━━━━━ DATA IN THIS EXERCISE ━━━━━

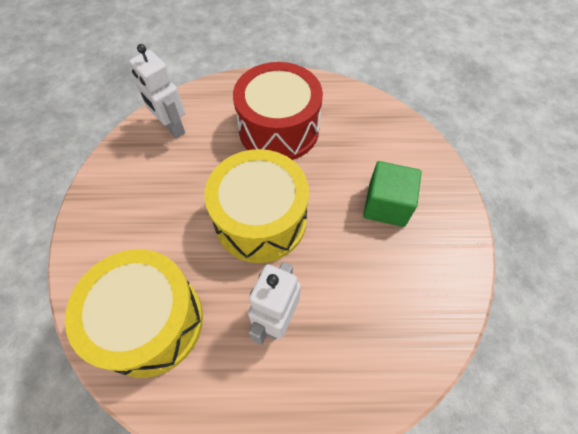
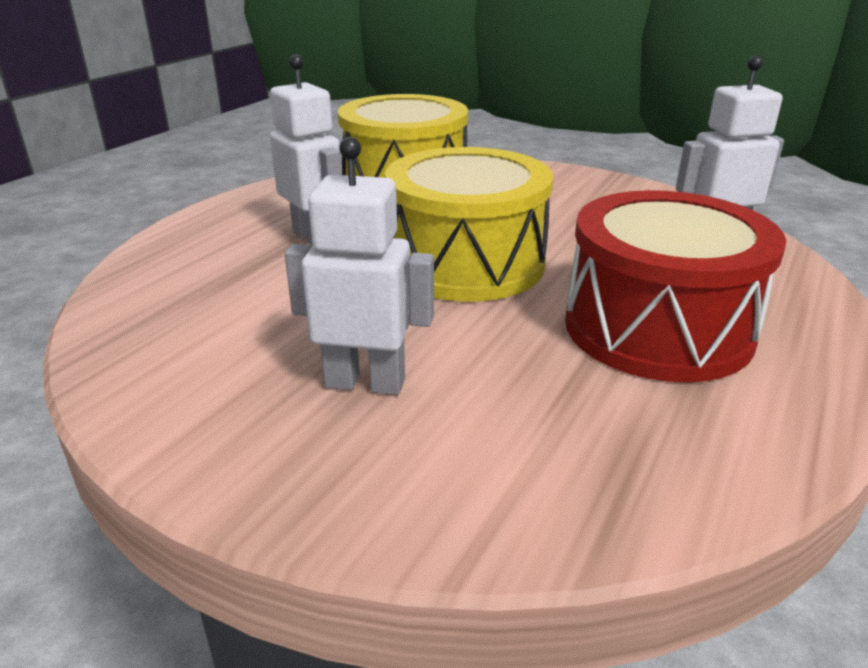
camera: 120 degrees right, 30 degrees down
(386, 205) = (365, 382): green cube -> white robot

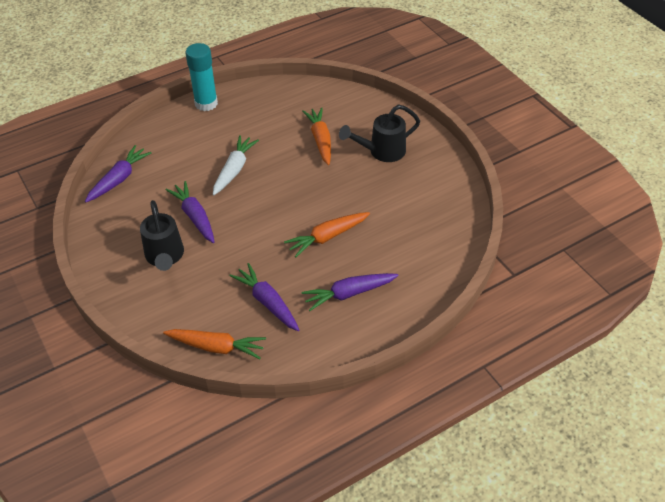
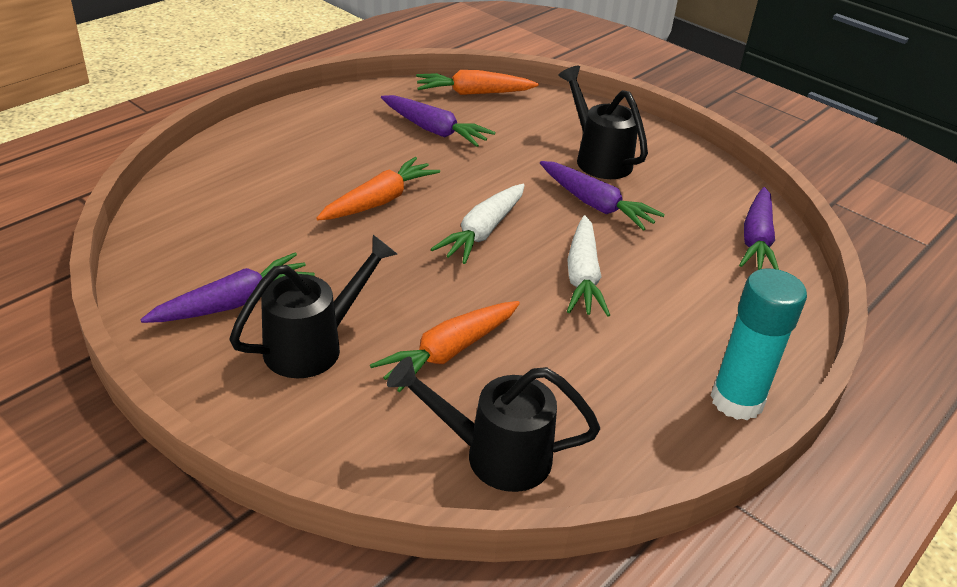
camera: 160 degrees right, 10 degrees down
(274, 205) = (483, 232): none -> white carrot
(318, 99) = (494, 455): none -> black watering can
(320, 140) = (449, 352): orange carrot -> orange carrot turned 75 degrees clockwise
(349, 294) = (328, 146): purple carrot -> purple carrot (233, 303)

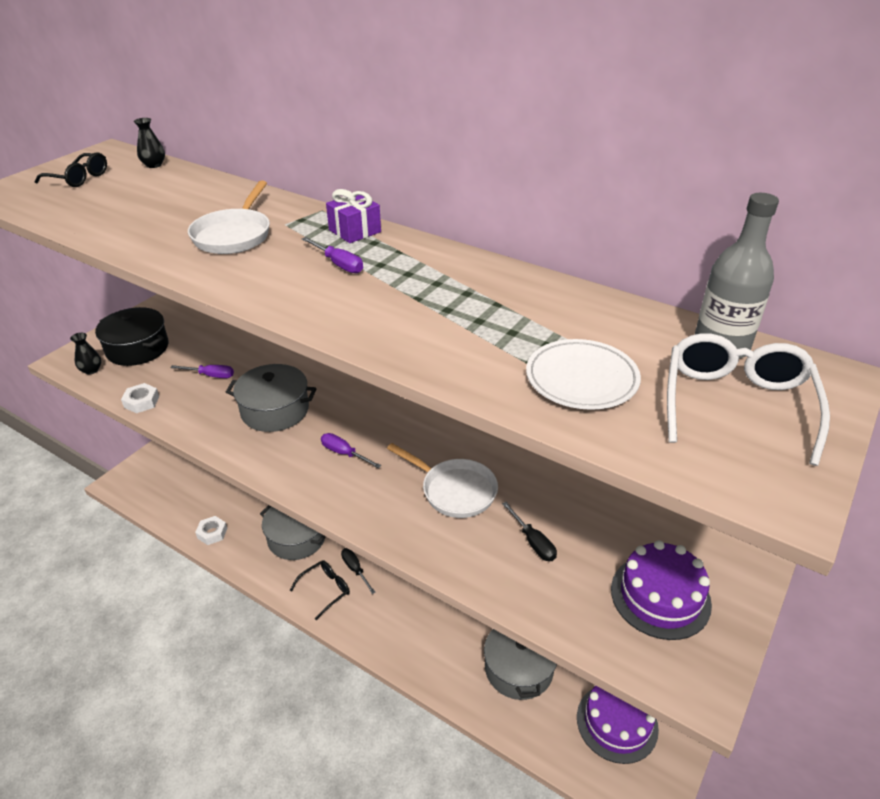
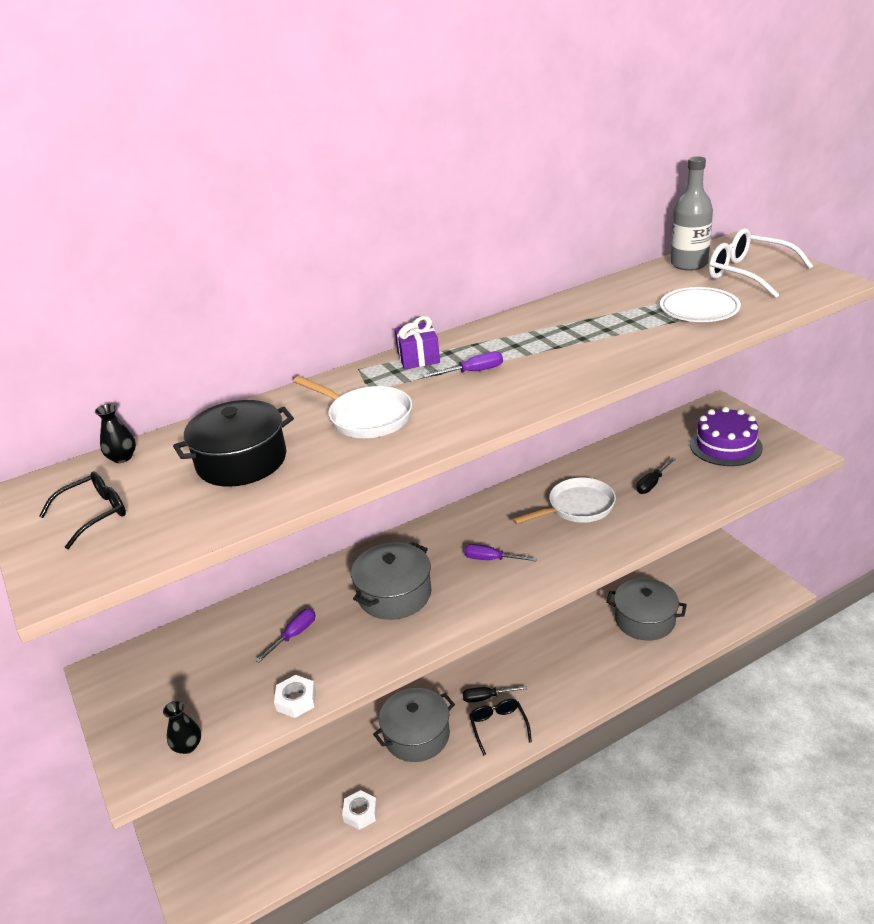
camera: 60 degrees left, 5 degrees down
(137, 348) = (179, 696): black pot -> black pot (241, 461)
(344, 453) = (491, 559): purple screwdriver -> purple screwdriver turned 45 degrees clockwise
(533, 542) = (652, 483): black screwdriver -> black screwdriver turned 135 degrees clockwise
(617, 722) = (711, 583): purple cake -> none

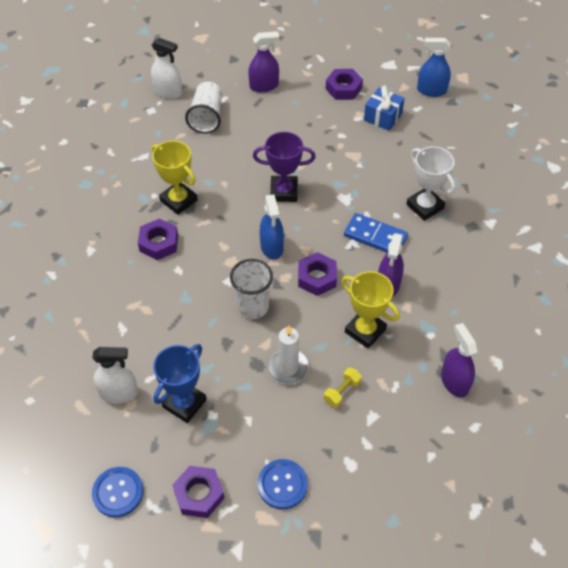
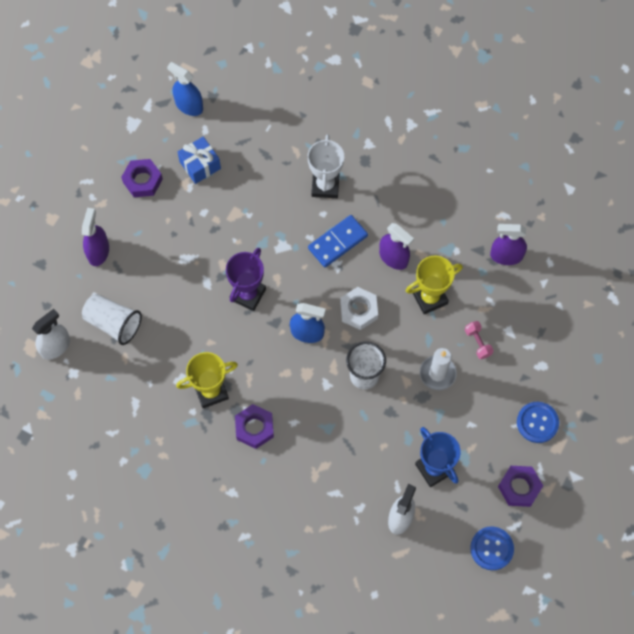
camera: 65 degrees left, 15 degrees up
(317, 278) = (358, 310): purple nut -> white nut
(342, 392) = (478, 342): yellow dumbbell -> pink dumbbell
(425, 206) = (325, 186): white trophy -> white trophy turned 75 degrees counterclockwise
(431, 90) = (189, 105): blue spray bottle -> blue spray bottle turned 90 degrees clockwise

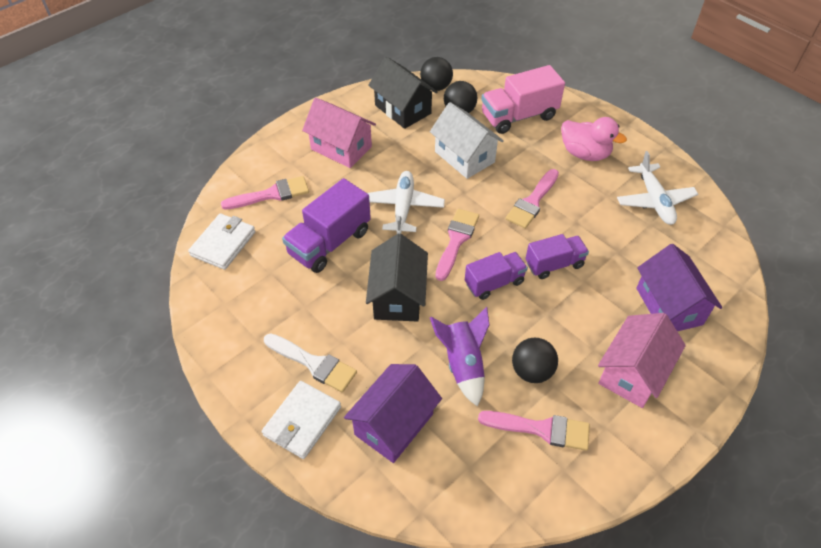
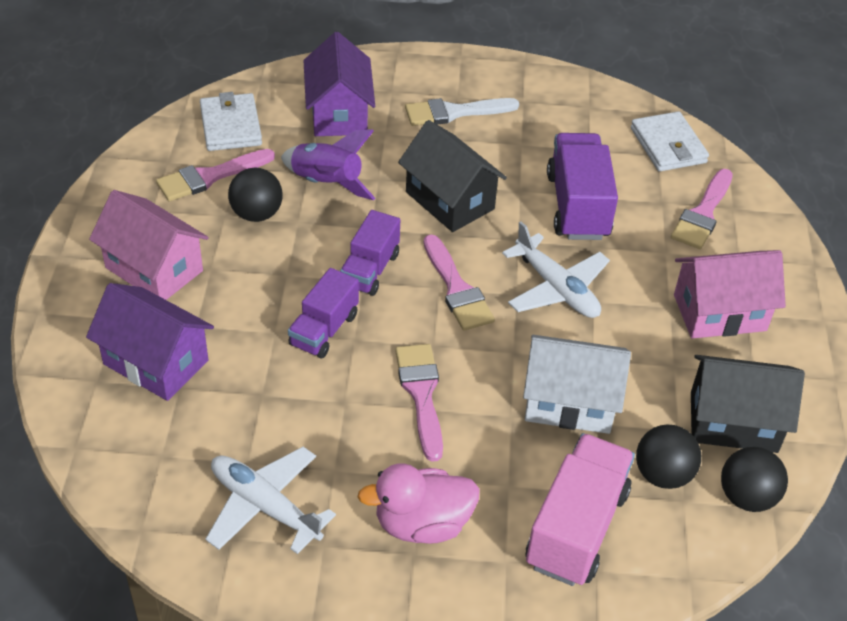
camera: 135 degrees right, 5 degrees down
(302, 421) = (412, 77): white wallet -> white wallet (231, 126)
(633, 373) = (154, 269): pink house -> pink house turned 45 degrees counterclockwise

━━━━━

* **EXERCISE DIRECTIONS**
Strip out the pictures and repeat the listing above exactly.

* **TASK OUTPUT**
camera: 120 degrees right, 30 degrees down
(386, 205) = (365, 382): green cube -> white robot

camera: 160 degrees right, 10 degrees down
(274, 205) = (483, 232): none -> white carrot
(318, 99) = (494, 455): none -> black watering can
(320, 140) = (449, 352): orange carrot -> orange carrot turned 75 degrees clockwise
(349, 294) = (328, 146): purple carrot -> purple carrot (233, 303)

camera: 60 degrees left, 5 degrees down
(137, 348) = (179, 696): black pot -> black pot (241, 461)
(344, 453) = (491, 559): purple screwdriver -> purple screwdriver turned 45 degrees clockwise
(533, 542) = (652, 483): black screwdriver -> black screwdriver turned 135 degrees clockwise
(617, 722) = (711, 583): purple cake -> none

camera: 65 degrees left, 15 degrees up
(317, 278) = (358, 310): purple nut -> white nut
(342, 392) = (478, 342): yellow dumbbell -> pink dumbbell
(425, 206) = (325, 186): white trophy -> white trophy turned 75 degrees counterclockwise
(431, 90) = (189, 105): blue spray bottle -> blue spray bottle turned 90 degrees clockwise

camera: 135 degrees right, 5 degrees down
(302, 421) = (412, 77): white wallet -> white wallet (231, 126)
(633, 373) = (154, 269): pink house -> pink house turned 45 degrees counterclockwise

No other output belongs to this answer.